- **Data extracts**:
:::::
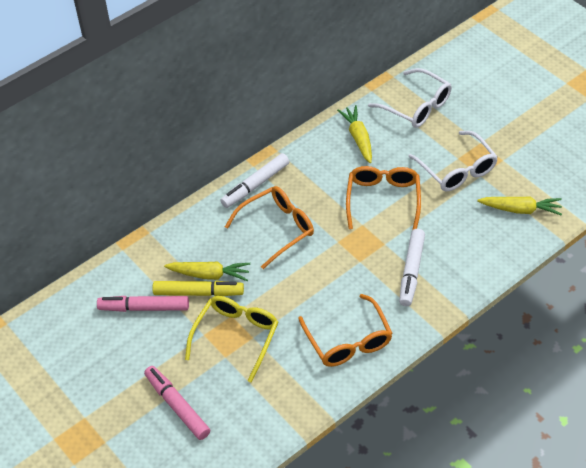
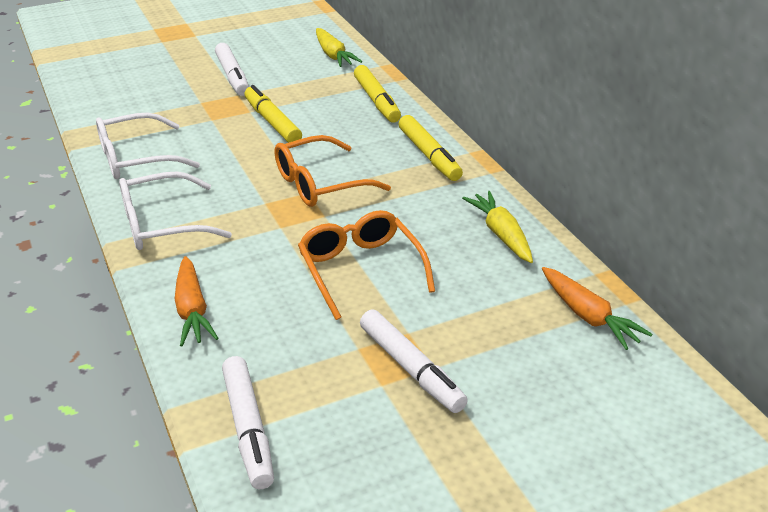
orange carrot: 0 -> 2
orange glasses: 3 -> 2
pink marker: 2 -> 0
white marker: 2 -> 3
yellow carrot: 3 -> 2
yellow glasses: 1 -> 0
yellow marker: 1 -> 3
:::::
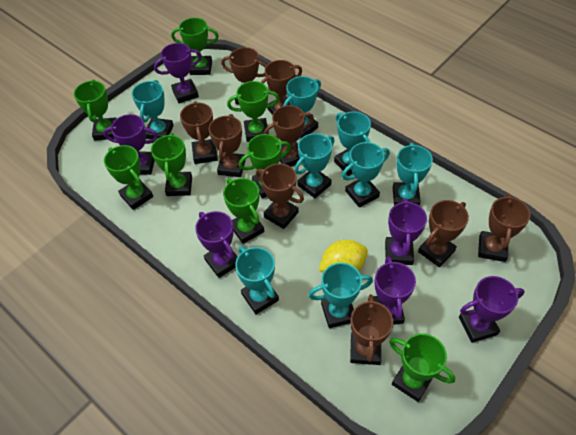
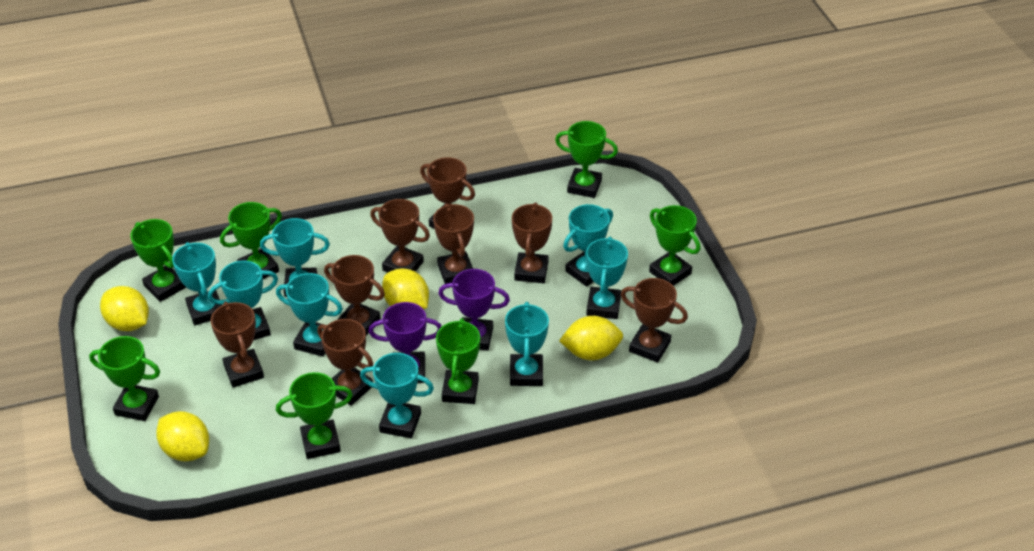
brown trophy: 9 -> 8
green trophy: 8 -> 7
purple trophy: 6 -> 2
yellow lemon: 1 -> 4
:::::
- **Required work**:
The required answer is the run of lines above, starting at the line with "orange carrot: 0 -> 2" and ending at the line with "yellow marker: 1 -> 3", reproduced exactly with both ends.

- **Reply**:
orange carrot: 0 -> 2
orange glasses: 3 -> 2
pink marker: 2 -> 0
white marker: 2 -> 3
yellow carrot: 3 -> 2
yellow glasses: 1 -> 0
yellow marker: 1 -> 3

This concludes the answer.